* Supplied records:
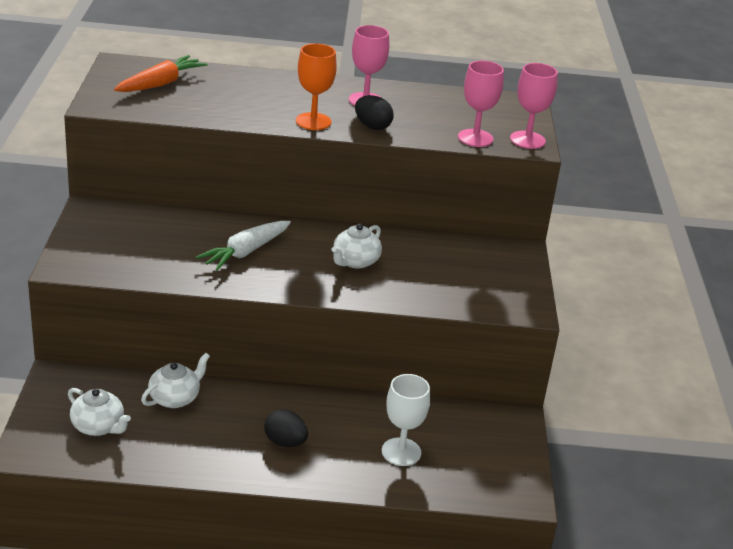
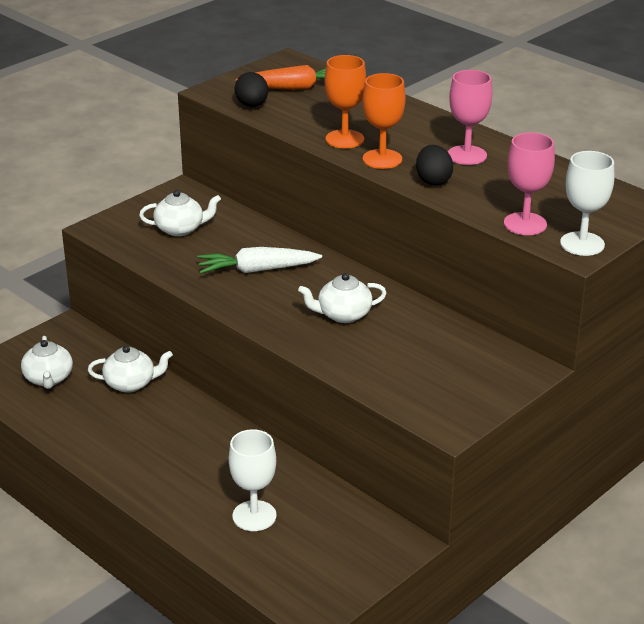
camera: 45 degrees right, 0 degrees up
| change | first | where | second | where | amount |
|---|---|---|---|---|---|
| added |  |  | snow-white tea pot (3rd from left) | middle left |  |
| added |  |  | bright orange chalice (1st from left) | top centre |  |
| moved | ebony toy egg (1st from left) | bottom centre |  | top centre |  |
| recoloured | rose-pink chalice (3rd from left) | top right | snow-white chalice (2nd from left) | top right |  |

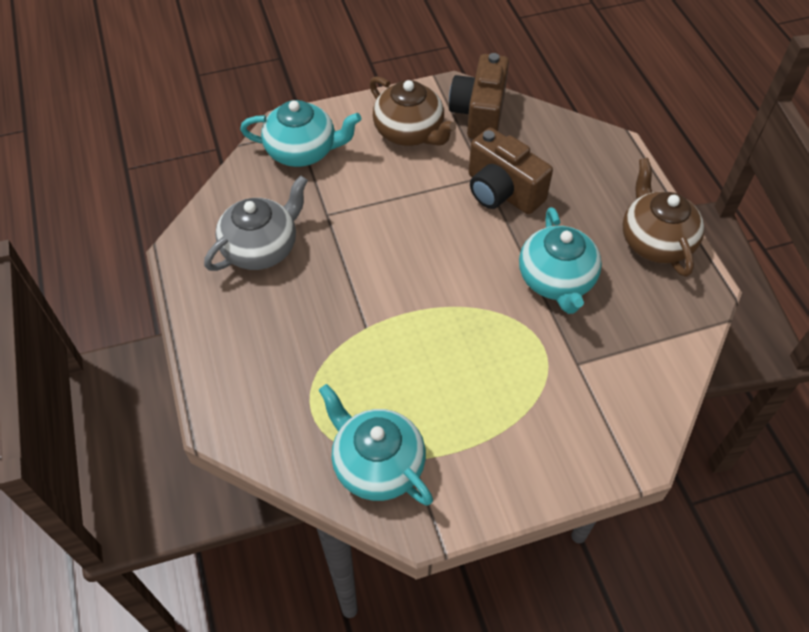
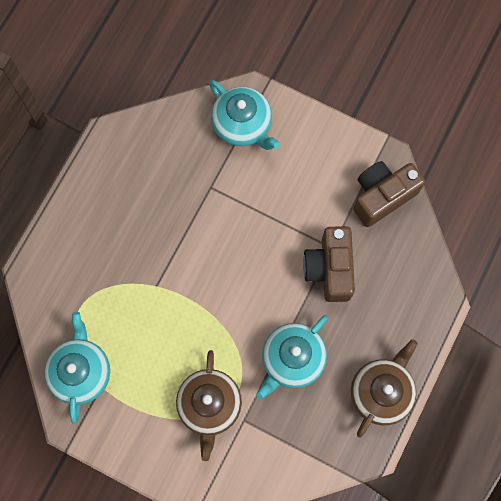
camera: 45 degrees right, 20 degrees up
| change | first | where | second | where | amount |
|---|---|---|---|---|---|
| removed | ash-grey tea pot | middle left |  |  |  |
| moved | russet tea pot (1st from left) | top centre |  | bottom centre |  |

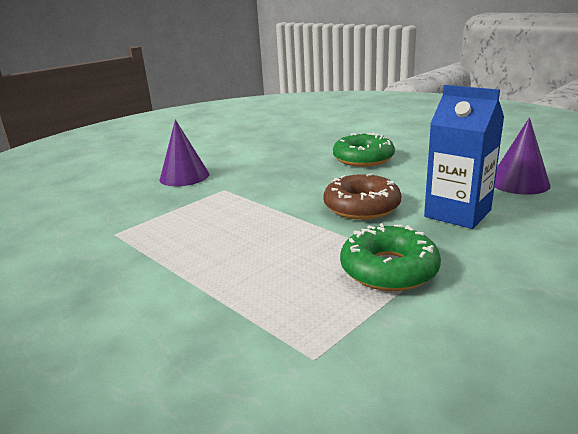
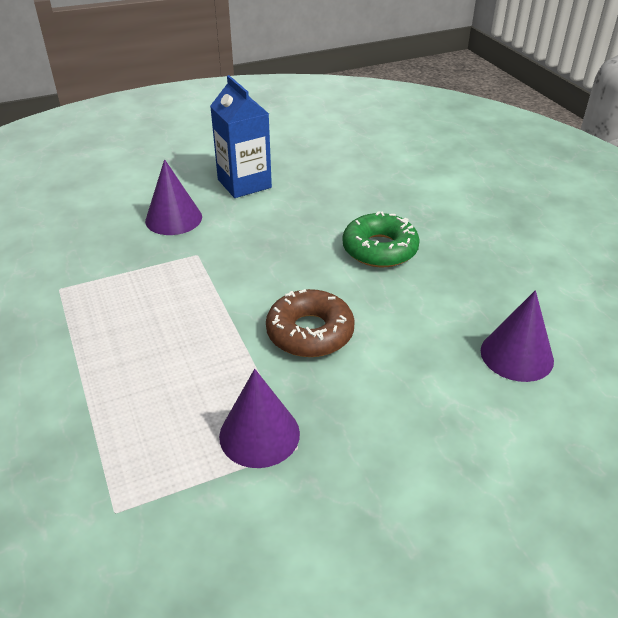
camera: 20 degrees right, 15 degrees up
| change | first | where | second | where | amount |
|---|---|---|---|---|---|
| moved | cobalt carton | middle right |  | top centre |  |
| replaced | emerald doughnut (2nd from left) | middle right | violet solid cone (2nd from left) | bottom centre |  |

* Assigned task:
Retype only the lines from the one with "removed | ash-grey" through the final line of the entries, please, and keep the pictures out.

* Expected answer:
| removed | ash-grey tea pot | middle left |  |  |  |
| moved | russet tea pot (1st from left) | top centre |  | bottom centre |  |

camera: 20 degrees right, 15 degrees up
| change | first | where | second | where | amount |
|---|---|---|---|---|---|
| moved | cobalt carton | middle right |  | top centre |  |
| replaced | emerald doughnut (2nd from left) | middle right | violet solid cone (2nd from left) | bottom centre |  |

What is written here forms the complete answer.